**Action item**
Where in the listing does the word "semicircle" appear? Report each line that holds it.

**Material supplied**
^^^^
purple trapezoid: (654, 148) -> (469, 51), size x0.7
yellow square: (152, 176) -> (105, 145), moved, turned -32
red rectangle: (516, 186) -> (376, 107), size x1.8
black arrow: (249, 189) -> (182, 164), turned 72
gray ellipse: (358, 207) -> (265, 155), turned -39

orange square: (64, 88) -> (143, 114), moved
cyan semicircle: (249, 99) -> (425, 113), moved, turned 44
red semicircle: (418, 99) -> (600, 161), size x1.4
^^^^
**Solved problem**
cyan semicircle: (249, 99) -> (425, 113), moved, turned 44
red semicircle: (418, 99) -> (600, 161), size x1.4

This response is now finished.